• _AVAILABLE DATA_:
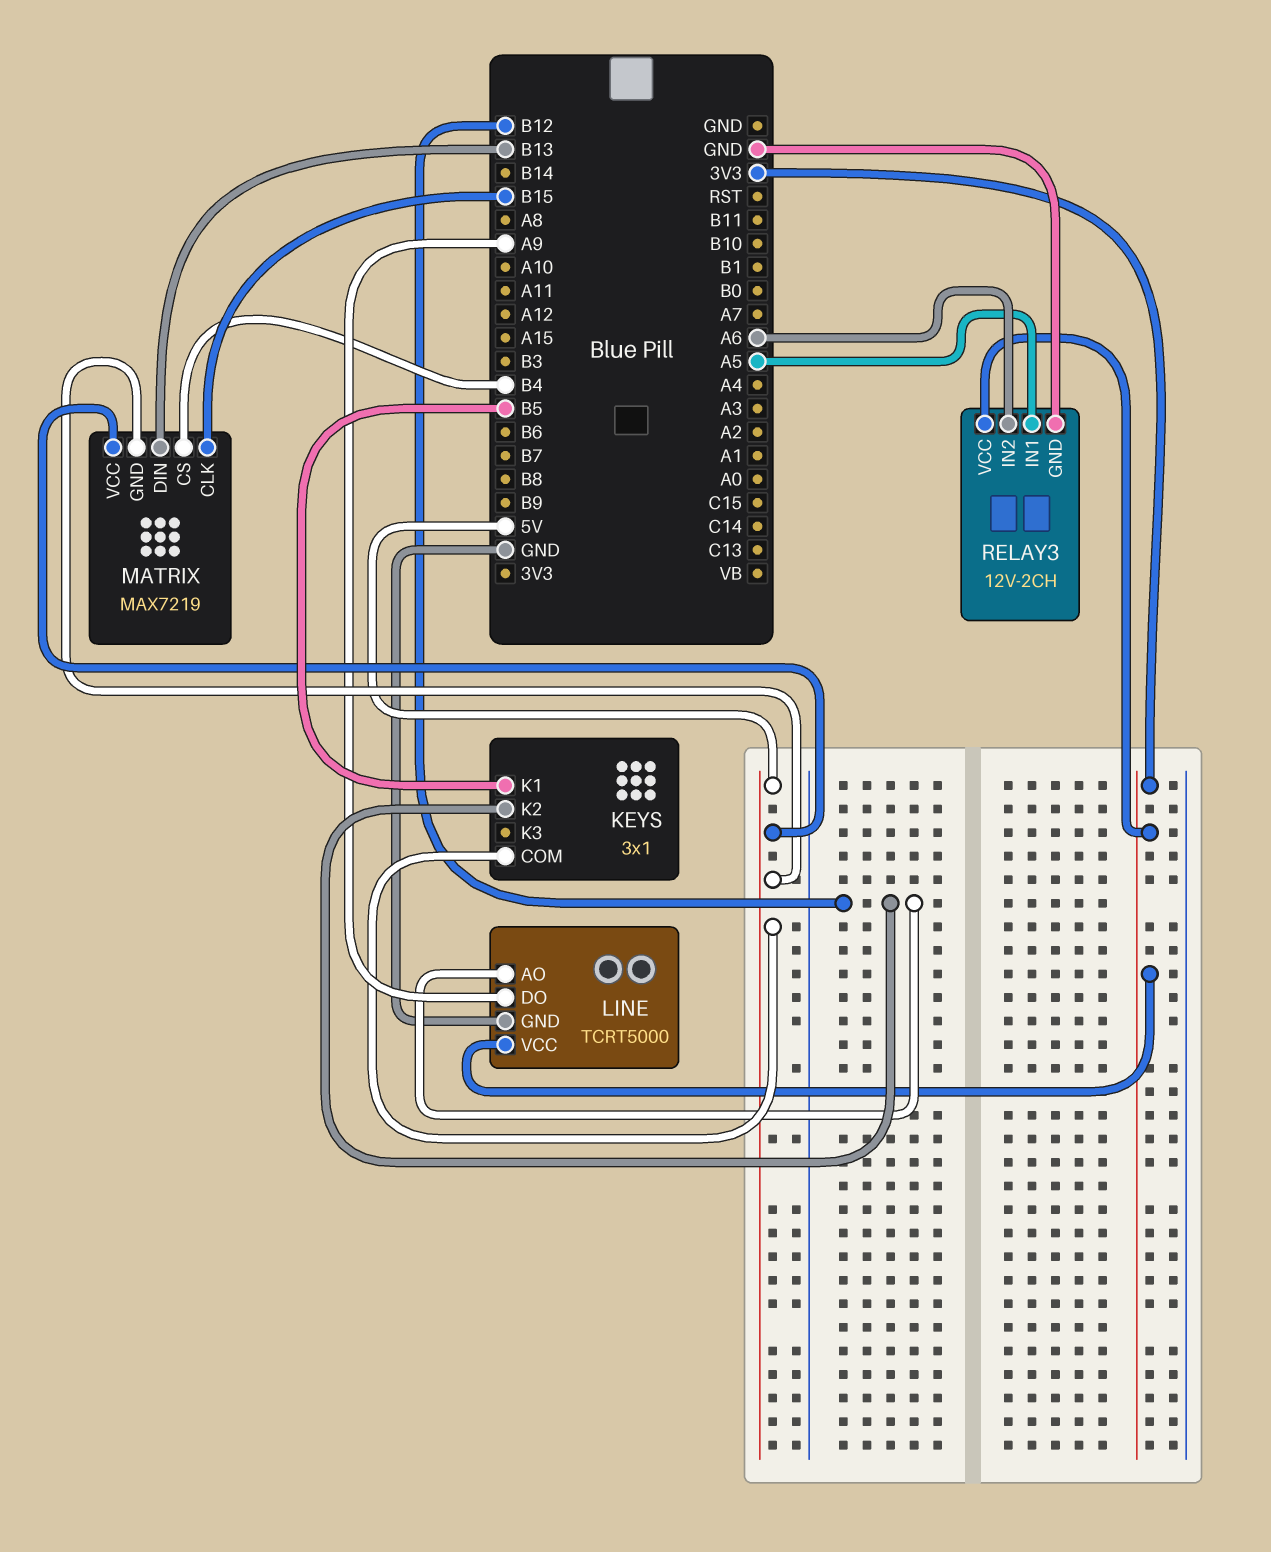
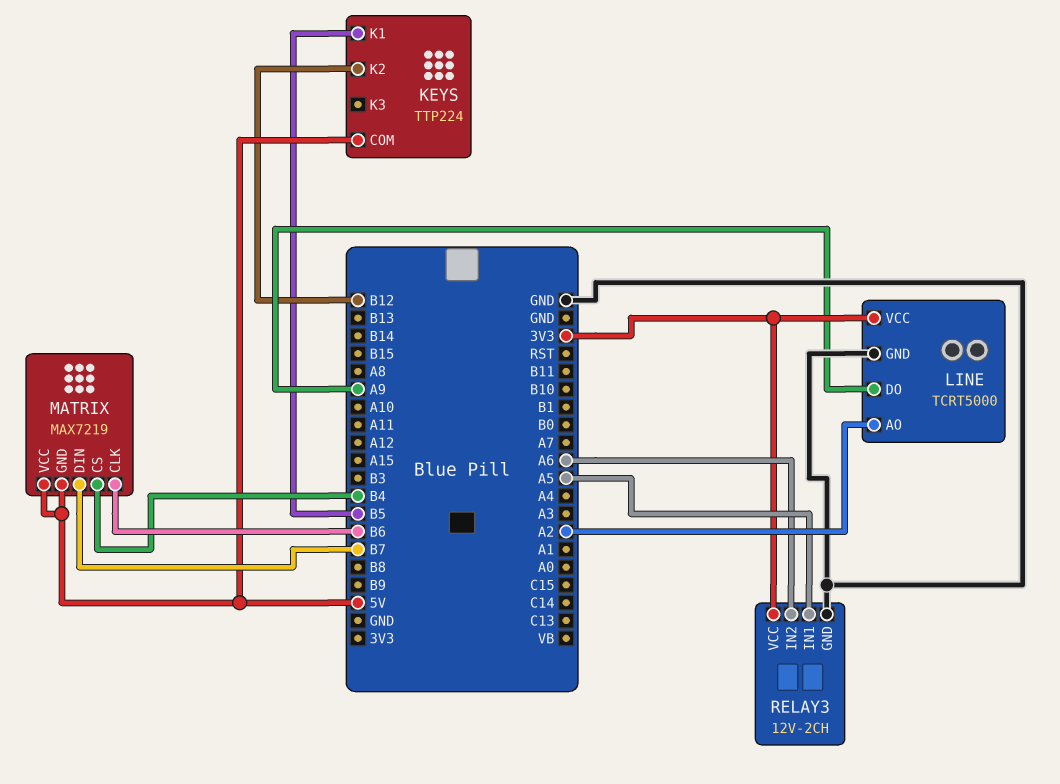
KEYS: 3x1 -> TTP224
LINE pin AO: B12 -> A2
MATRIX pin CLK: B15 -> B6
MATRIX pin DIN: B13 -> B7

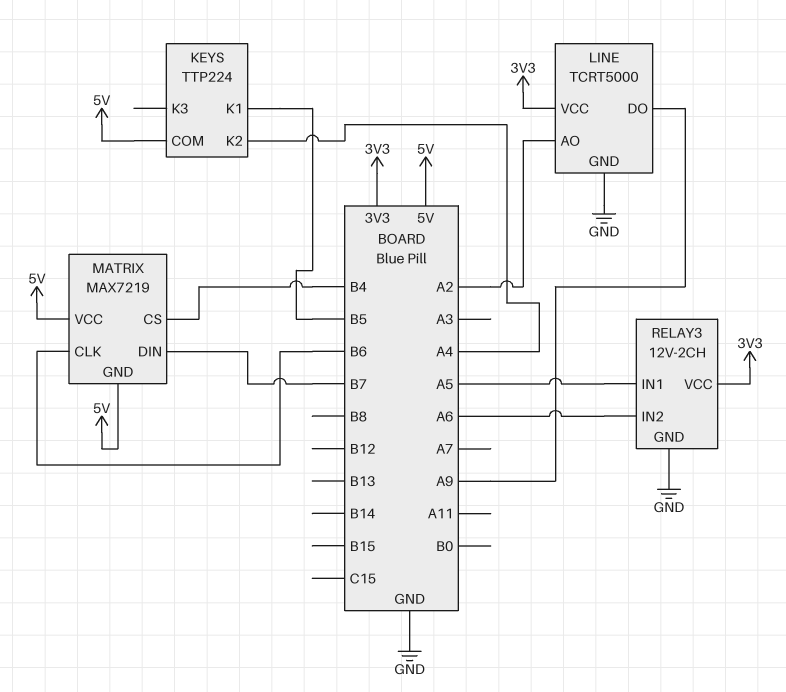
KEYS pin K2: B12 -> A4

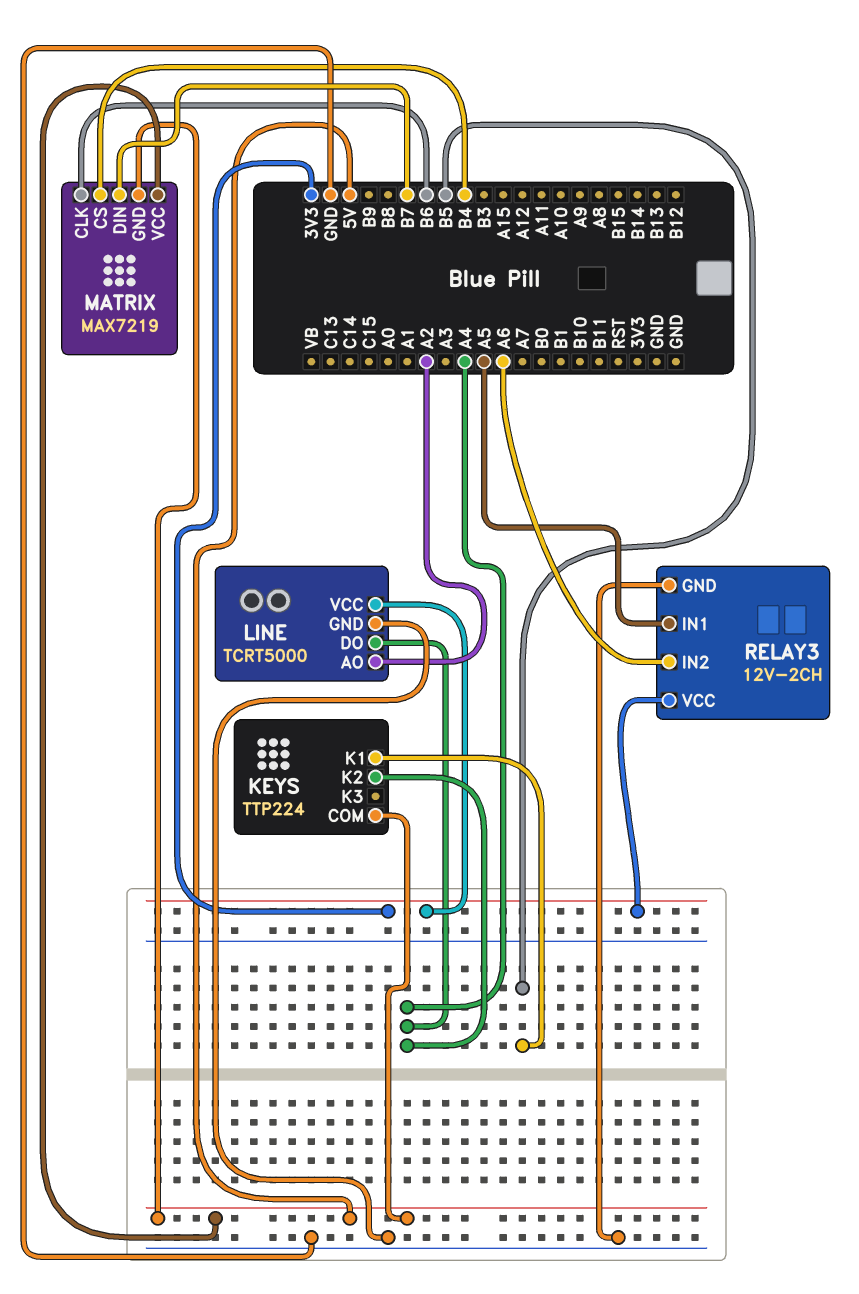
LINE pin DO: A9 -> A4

• _WHAT IS BEING ASKED_: Please output the material above again, exactly, and omit every image.

• _COMPLETED TASK_:
KEYS: 3x1 -> TTP224
LINE pin AO: B12 -> A2
MATRIX pin CLK: B15 -> B6
MATRIX pin DIN: B13 -> B7

KEYS pin K2: B12 -> A4

LINE pin DO: A9 -> A4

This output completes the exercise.